§ **AIM OF THE TASK**
Give again, exactly as written, the lines of the records below from the line with "camera: 95 degrees left, 10 degrees up" to the line with "(342, 316) = (450, 348): turquoise". Both end lines count; pictures do not.

§ **RECORDS FOR THIS TASK**
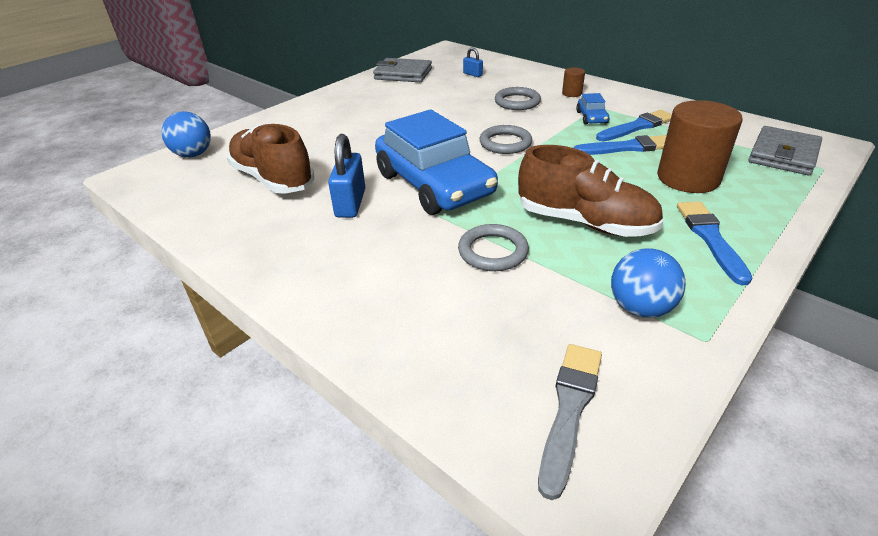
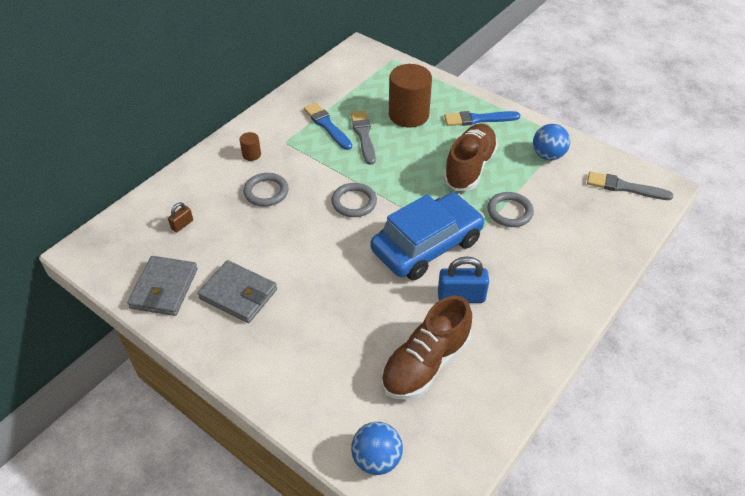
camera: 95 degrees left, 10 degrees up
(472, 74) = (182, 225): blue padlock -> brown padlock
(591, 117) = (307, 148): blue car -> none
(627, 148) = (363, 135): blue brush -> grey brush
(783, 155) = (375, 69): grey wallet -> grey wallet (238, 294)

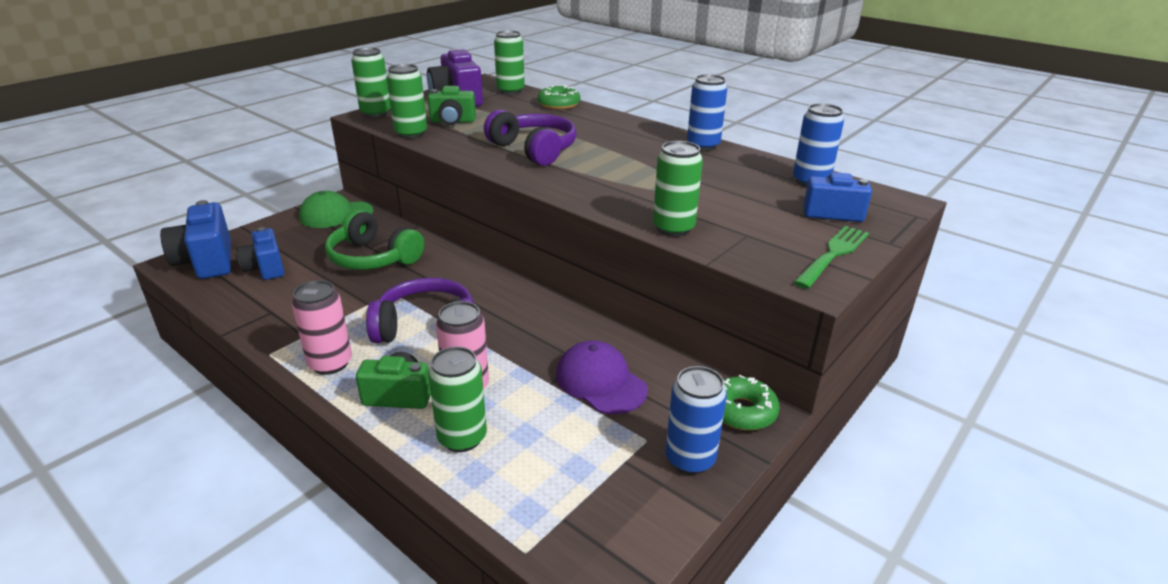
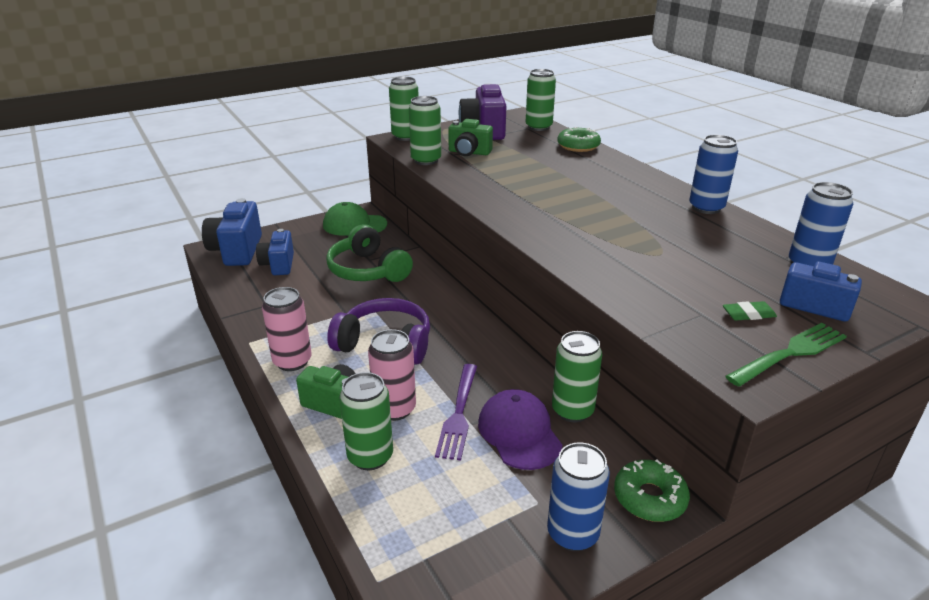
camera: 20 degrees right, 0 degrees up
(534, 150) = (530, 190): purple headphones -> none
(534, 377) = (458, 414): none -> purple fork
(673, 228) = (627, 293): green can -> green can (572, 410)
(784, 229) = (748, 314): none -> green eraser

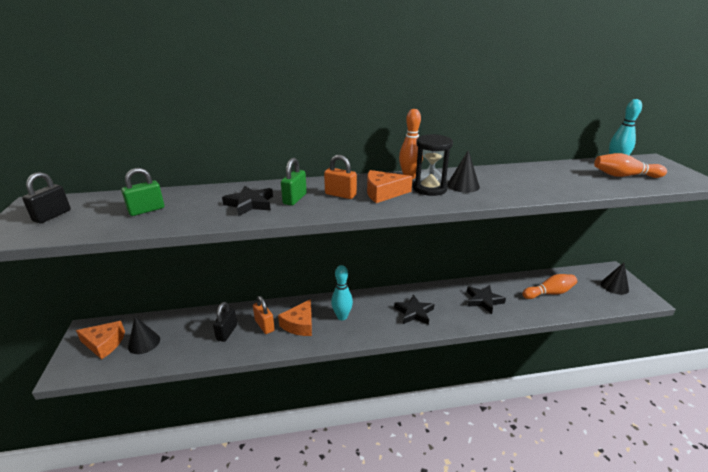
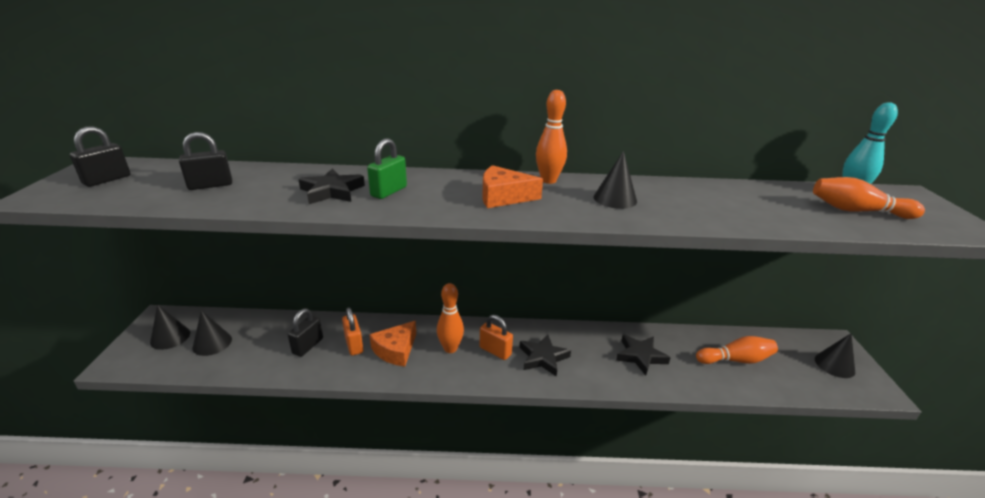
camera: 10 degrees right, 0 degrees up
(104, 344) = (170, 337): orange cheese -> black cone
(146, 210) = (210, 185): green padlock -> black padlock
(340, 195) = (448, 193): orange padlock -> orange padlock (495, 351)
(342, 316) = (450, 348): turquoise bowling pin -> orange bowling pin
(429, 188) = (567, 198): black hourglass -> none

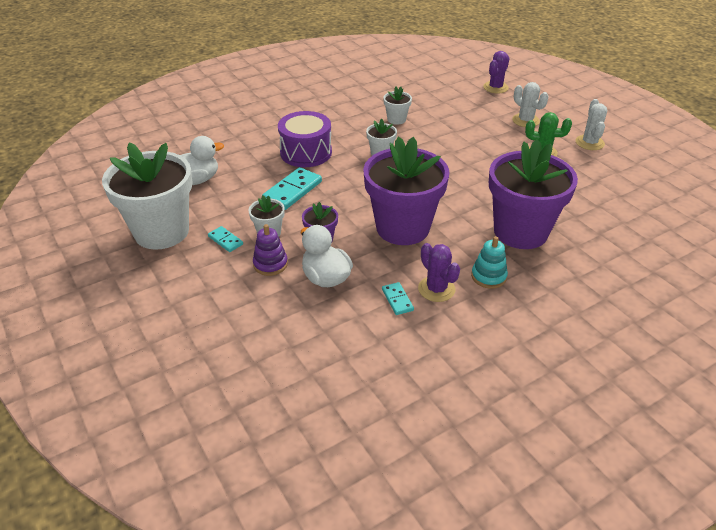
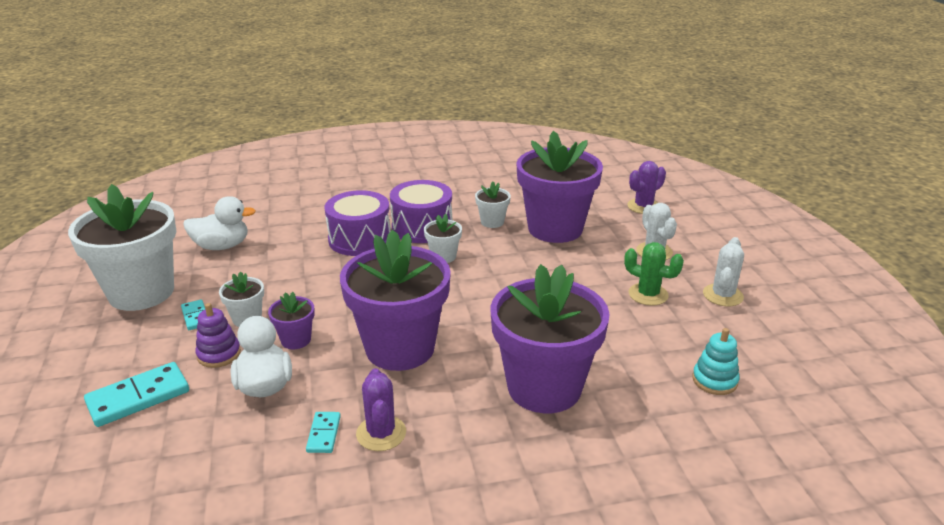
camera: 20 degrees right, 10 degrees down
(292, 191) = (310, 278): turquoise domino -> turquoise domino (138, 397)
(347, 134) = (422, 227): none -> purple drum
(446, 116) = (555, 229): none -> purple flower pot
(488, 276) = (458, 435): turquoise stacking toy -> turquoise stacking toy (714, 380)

* * *

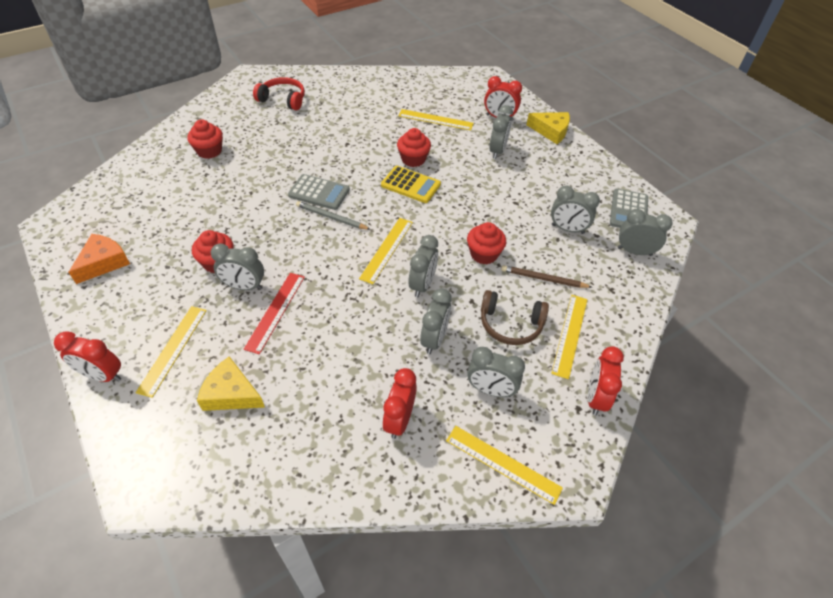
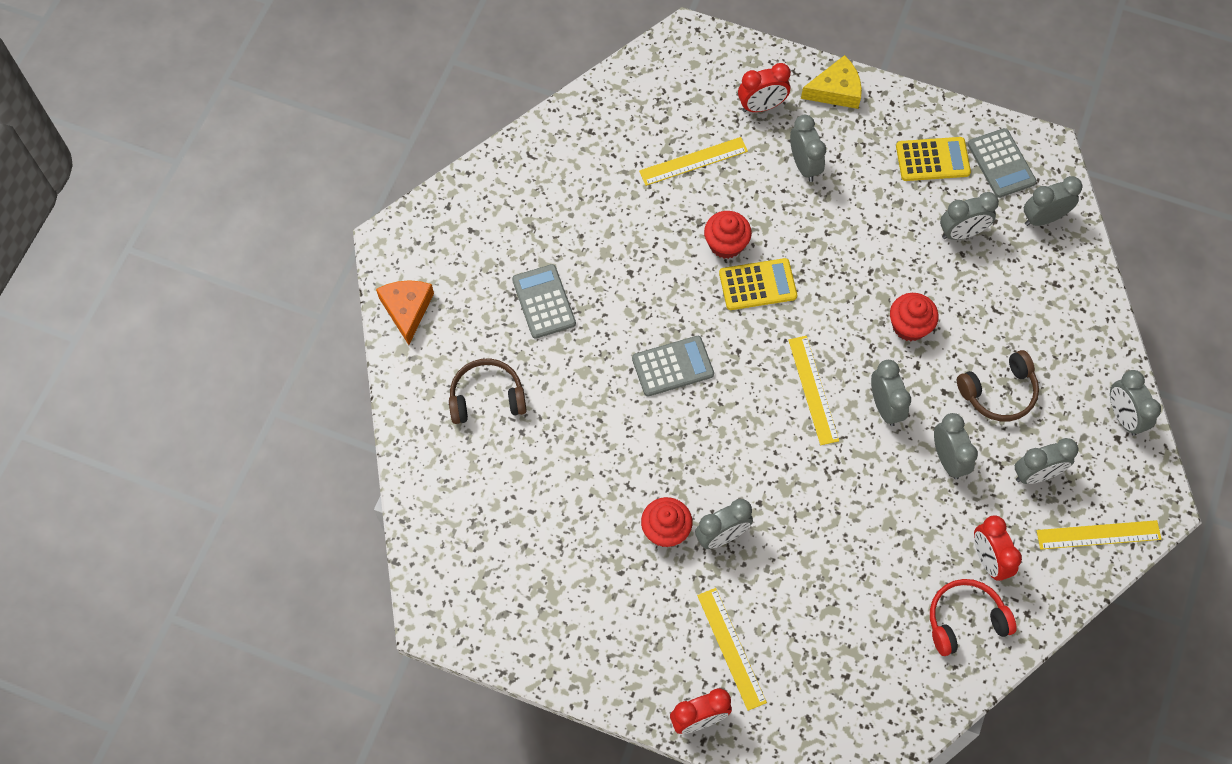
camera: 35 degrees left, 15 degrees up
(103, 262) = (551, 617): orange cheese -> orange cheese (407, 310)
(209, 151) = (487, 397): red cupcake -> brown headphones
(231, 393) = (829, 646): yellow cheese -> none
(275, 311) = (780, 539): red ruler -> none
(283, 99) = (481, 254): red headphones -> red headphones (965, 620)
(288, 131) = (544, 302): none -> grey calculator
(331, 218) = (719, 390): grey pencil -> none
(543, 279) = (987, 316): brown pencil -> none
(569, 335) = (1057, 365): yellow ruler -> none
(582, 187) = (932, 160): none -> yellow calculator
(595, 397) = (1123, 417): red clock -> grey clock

§ **ANSWER FOR THE TASK**
camera: 95 degrees left, 10 degrees up
(472, 74) = (182, 225): blue padlock -> brown padlock
(591, 117) = (307, 148): blue car -> none
(627, 148) = (363, 135): blue brush -> grey brush
(783, 155) = (375, 69): grey wallet -> grey wallet (238, 294)

camera: 20 degrees right, 0 degrees up
(534, 150) = (530, 190): purple headphones -> none
(534, 377) = (458, 414): none -> purple fork
(673, 228) = (627, 293): green can -> green can (572, 410)
(784, 229) = (748, 314): none -> green eraser

camera: 10 degrees right, 0 degrees up
(104, 344) = (170, 337): orange cheese -> black cone
(146, 210) = (210, 185): green padlock -> black padlock
(340, 195) = (448, 193): orange padlock -> orange padlock (495, 351)
(342, 316) = (450, 348): turquoise bowling pin -> orange bowling pin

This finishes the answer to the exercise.